Below are records; please set down exactly the lines from the first through the one containing "R2: 1.8k (STG, VCTRL) -> 1.8k (IC5/IN+, STG)".

#### Records for processing ####

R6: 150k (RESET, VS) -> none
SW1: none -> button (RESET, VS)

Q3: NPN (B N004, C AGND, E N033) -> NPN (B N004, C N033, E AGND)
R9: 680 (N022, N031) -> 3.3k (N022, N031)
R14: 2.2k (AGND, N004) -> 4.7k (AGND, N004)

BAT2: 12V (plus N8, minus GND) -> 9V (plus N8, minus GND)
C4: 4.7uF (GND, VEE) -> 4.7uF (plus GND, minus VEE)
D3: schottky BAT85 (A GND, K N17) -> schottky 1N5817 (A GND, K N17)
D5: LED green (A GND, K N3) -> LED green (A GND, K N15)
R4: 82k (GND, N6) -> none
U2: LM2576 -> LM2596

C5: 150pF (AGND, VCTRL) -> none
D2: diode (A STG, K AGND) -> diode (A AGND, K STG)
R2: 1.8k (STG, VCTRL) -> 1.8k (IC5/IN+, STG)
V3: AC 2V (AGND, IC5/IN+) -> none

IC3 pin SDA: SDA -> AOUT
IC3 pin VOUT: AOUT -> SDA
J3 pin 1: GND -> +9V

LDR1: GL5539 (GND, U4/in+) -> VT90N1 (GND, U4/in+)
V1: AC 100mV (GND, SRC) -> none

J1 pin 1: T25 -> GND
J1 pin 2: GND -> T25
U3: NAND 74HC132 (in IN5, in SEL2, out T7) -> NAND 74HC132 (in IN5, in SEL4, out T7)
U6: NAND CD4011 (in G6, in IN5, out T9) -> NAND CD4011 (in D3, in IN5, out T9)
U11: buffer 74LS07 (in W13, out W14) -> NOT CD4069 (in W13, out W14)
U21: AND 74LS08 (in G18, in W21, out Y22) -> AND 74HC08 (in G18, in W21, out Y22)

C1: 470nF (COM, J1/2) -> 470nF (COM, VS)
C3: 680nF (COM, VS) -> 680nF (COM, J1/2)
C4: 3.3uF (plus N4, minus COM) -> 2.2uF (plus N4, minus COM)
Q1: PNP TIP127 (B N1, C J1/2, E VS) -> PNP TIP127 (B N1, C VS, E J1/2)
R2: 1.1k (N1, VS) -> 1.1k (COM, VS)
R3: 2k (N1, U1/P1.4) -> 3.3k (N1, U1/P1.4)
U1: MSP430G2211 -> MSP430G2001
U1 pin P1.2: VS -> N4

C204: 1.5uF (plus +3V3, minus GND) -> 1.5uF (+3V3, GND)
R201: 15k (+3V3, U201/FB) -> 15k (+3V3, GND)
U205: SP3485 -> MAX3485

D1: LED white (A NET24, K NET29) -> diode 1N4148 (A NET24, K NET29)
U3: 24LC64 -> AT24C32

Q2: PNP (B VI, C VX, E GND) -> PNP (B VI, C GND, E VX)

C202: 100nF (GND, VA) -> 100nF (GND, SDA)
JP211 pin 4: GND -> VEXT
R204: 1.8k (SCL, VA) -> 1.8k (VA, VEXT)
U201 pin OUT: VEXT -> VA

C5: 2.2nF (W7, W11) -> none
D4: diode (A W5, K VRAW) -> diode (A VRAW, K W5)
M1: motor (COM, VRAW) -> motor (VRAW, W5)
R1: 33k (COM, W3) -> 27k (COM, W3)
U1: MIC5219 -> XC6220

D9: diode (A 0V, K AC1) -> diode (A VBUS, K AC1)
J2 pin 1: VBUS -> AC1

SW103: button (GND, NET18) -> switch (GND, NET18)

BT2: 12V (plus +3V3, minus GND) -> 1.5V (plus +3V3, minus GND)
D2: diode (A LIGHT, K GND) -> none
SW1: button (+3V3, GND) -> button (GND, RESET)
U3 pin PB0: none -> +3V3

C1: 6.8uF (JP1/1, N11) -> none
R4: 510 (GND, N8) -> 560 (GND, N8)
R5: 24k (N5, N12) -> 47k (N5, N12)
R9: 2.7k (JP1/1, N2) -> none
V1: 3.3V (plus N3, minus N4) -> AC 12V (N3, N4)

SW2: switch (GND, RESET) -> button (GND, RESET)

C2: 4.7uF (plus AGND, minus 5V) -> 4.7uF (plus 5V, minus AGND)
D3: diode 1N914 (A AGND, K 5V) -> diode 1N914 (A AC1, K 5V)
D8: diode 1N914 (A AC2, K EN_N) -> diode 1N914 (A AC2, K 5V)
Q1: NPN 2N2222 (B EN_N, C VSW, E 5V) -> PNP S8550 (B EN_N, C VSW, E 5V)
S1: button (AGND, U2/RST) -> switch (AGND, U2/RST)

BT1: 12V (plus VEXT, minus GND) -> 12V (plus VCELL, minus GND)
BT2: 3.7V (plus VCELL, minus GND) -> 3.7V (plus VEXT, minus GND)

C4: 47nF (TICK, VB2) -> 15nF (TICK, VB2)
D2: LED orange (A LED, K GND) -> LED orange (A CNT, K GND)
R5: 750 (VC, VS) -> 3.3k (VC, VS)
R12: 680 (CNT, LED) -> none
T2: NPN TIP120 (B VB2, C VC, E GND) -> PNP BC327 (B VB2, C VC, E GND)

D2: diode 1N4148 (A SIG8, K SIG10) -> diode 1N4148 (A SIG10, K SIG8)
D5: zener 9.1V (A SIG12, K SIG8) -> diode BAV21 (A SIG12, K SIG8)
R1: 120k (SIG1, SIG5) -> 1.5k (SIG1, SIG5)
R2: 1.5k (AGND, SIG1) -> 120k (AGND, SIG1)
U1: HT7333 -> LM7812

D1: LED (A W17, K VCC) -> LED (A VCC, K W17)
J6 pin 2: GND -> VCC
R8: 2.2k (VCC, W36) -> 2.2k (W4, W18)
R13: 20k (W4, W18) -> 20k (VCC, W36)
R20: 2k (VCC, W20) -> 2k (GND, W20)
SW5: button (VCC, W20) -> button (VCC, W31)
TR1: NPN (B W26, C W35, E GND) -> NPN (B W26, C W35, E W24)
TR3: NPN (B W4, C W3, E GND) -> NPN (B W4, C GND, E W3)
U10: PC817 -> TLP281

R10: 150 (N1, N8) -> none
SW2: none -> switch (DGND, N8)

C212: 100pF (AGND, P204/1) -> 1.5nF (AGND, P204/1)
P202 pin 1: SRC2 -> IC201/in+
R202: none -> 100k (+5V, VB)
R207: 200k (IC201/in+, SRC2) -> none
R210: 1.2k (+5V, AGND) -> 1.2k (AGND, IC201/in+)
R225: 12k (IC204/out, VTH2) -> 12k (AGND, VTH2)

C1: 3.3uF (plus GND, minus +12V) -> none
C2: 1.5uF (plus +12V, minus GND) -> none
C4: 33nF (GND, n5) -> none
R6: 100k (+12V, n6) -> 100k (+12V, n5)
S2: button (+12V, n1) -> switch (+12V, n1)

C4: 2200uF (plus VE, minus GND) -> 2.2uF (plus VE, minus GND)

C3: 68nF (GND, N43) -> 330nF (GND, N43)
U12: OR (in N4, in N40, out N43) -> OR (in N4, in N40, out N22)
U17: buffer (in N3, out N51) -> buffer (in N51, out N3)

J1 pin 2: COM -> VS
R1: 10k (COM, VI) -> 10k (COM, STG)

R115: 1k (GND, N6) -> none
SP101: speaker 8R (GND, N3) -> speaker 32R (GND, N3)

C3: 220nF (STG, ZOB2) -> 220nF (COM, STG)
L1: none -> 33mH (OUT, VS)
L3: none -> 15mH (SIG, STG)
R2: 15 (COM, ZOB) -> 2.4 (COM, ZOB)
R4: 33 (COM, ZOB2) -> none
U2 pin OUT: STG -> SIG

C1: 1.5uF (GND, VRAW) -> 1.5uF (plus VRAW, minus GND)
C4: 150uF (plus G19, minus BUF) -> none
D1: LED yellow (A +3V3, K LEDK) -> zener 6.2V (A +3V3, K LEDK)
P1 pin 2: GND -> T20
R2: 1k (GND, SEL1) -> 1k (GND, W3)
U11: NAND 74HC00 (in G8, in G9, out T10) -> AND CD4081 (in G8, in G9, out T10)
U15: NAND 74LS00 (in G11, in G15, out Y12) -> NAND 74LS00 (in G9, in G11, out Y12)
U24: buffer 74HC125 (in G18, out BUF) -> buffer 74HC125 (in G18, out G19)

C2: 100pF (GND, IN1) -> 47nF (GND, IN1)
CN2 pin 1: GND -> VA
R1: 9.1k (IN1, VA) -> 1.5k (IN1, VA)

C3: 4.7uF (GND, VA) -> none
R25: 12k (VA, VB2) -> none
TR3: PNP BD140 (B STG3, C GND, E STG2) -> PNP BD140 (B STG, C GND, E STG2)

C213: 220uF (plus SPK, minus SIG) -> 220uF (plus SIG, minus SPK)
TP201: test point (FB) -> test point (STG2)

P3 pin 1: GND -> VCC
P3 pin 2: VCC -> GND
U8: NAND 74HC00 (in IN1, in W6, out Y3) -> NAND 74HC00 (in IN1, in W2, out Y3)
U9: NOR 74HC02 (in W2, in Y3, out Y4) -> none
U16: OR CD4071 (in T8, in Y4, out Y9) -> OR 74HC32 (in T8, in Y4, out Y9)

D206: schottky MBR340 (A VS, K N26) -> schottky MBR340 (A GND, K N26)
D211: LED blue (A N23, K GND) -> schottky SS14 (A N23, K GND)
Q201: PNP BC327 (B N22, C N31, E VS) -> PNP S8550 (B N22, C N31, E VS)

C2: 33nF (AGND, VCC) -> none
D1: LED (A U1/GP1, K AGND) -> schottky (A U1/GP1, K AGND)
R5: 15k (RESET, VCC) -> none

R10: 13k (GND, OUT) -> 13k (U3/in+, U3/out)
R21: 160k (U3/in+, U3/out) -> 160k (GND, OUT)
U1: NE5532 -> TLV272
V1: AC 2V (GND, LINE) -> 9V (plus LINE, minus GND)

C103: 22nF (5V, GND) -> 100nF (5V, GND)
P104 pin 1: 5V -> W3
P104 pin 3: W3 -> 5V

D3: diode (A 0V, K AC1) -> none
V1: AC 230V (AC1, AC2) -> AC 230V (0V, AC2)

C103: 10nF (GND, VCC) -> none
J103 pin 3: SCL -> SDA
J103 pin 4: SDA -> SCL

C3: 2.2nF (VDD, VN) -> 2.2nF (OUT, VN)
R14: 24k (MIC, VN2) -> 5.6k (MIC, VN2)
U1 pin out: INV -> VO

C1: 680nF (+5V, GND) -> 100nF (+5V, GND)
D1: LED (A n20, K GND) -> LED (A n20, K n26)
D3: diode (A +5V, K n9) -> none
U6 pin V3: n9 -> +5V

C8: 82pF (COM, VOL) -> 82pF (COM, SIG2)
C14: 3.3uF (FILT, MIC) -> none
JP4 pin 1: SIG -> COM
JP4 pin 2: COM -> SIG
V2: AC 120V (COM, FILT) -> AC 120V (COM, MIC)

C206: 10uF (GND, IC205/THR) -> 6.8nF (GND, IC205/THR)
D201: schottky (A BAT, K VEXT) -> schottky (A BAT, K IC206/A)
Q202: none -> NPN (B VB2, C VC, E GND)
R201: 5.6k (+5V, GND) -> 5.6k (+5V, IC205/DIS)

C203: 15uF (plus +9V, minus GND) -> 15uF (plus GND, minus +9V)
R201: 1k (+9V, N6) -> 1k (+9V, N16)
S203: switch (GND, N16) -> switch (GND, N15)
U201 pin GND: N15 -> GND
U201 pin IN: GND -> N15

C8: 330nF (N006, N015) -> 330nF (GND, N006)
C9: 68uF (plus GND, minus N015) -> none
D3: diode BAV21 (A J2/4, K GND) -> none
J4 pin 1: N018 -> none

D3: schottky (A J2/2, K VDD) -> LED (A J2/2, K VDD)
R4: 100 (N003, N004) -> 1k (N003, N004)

####

Result of this exercise ::
R6: 150k (RESET, VS) -> none
SW1: none -> button (RESET, VS)

Q3: NPN (B N004, C AGND, E N033) -> NPN (B N004, C N033, E AGND)
R9: 680 (N022, N031) -> 3.3k (N022, N031)
R14: 2.2k (AGND, N004) -> 4.7k (AGND, N004)

BAT2: 12V (plus N8, minus GND) -> 9V (plus N8, minus GND)
C4: 4.7uF (GND, VEE) -> 4.7uF (plus GND, minus VEE)
D3: schottky BAT85 (A GND, K N17) -> schottky 1N5817 (A GND, K N17)
D5: LED green (A GND, K N3) -> LED green (A GND, K N15)
R4: 82k (GND, N6) -> none
U2: LM2576 -> LM2596

C5: 150pF (AGND, VCTRL) -> none
D2: diode (A STG, K AGND) -> diode (A AGND, K STG)
R2: 1.8k (STG, VCTRL) -> 1.8k (IC5/IN+, STG)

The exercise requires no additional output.